_WHAT IS NEEDED:_
For this exercise, reproduce only the lines from the one holding "C4: 15pF (GND, XO) -> 33pF (GND, XO)" through the final line of the data below, exactly, and omit pictures.

_DATA IN THIS EXERCISE:_

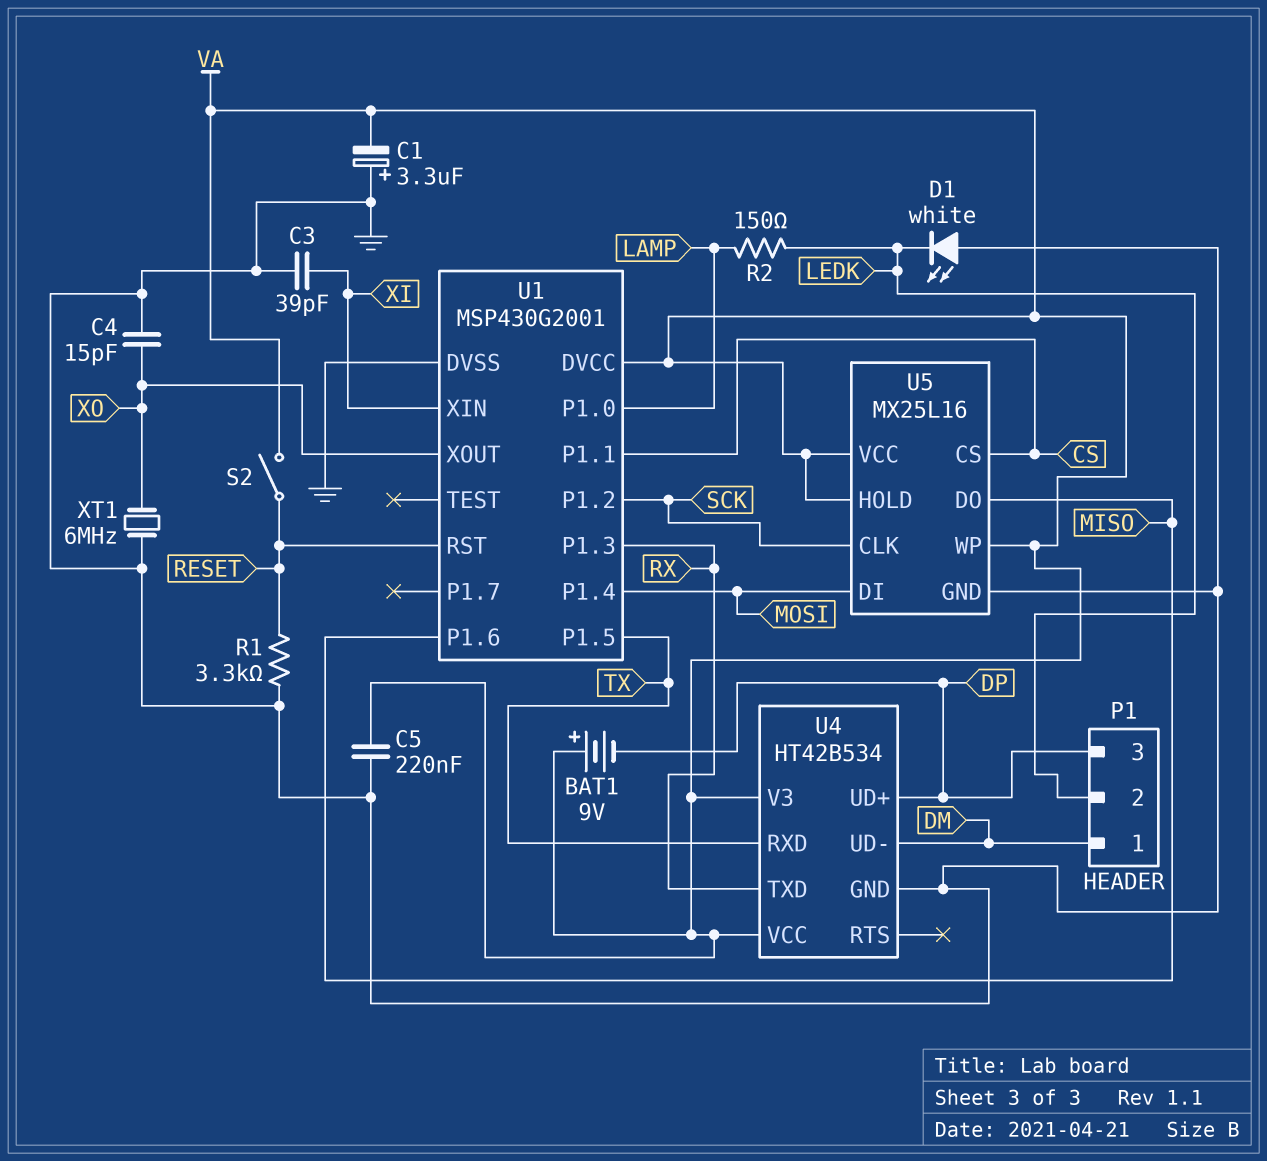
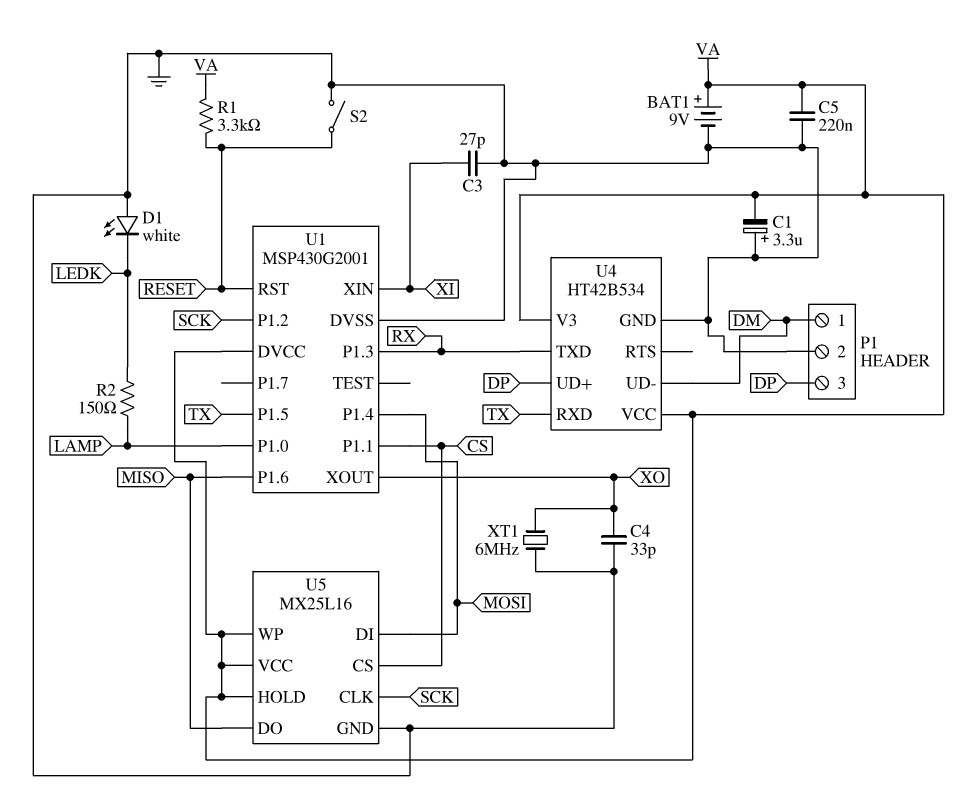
BAT1: 9V (plus VA, minus DP) -> 9V (plus VA, minus GND)
C3: 39pF (GND, XI) -> 27pF (GND, XI)
C4: 15pF (GND, XO) -> 33pF (GND, XO)
P1 pin 2: LEDK -> GND
R1: 3.3k (GND, RESET) -> 3.3k (RESET, VA)
S2: switch (RESET, VA) -> switch (GND, RESET)

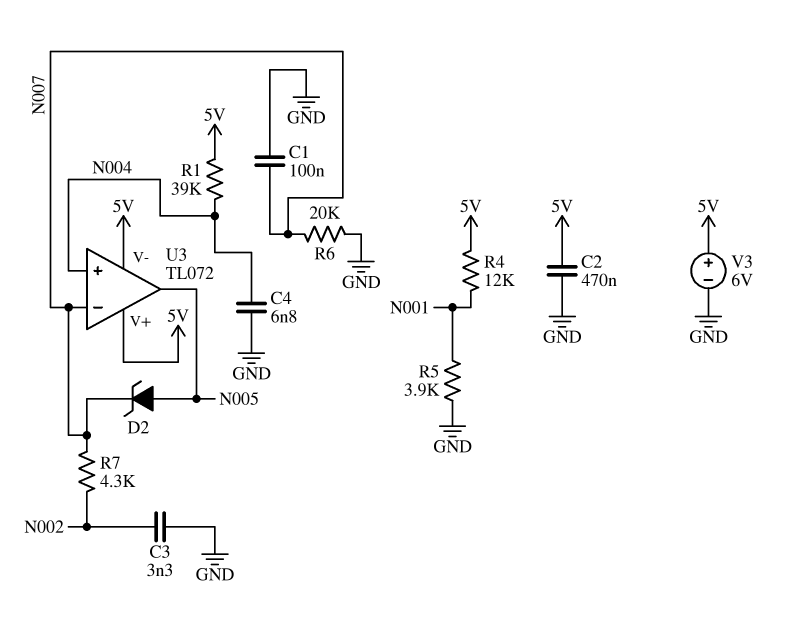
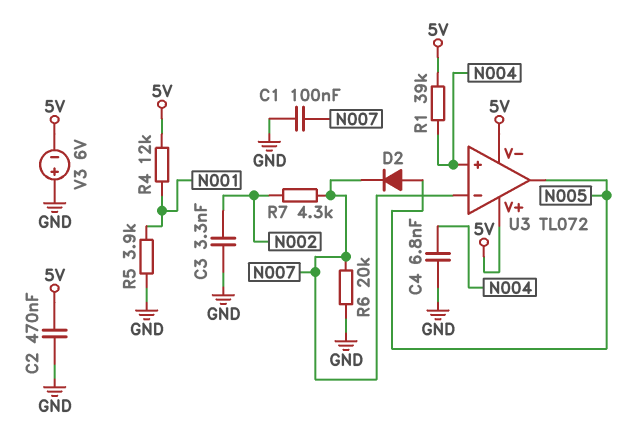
D2: zener (A N005, K N007) -> diode (A N005, K N007)
V3: 6V (plus 5V, minus GND) -> 6V (plus GND, minus 5V)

_EXERCISE RESPONSE:_
C4: 15pF (GND, XO) -> 33pF (GND, XO)
P1 pin 2: LEDK -> GND
R1: 3.3k (GND, RESET) -> 3.3k (RESET, VA)
S2: switch (RESET, VA) -> switch (GND, RESET)

D2: zener (A N005, K N007) -> diode (A N005, K N007)
V3: 6V (plus 5V, minus GND) -> 6V (plus GND, minus 5V)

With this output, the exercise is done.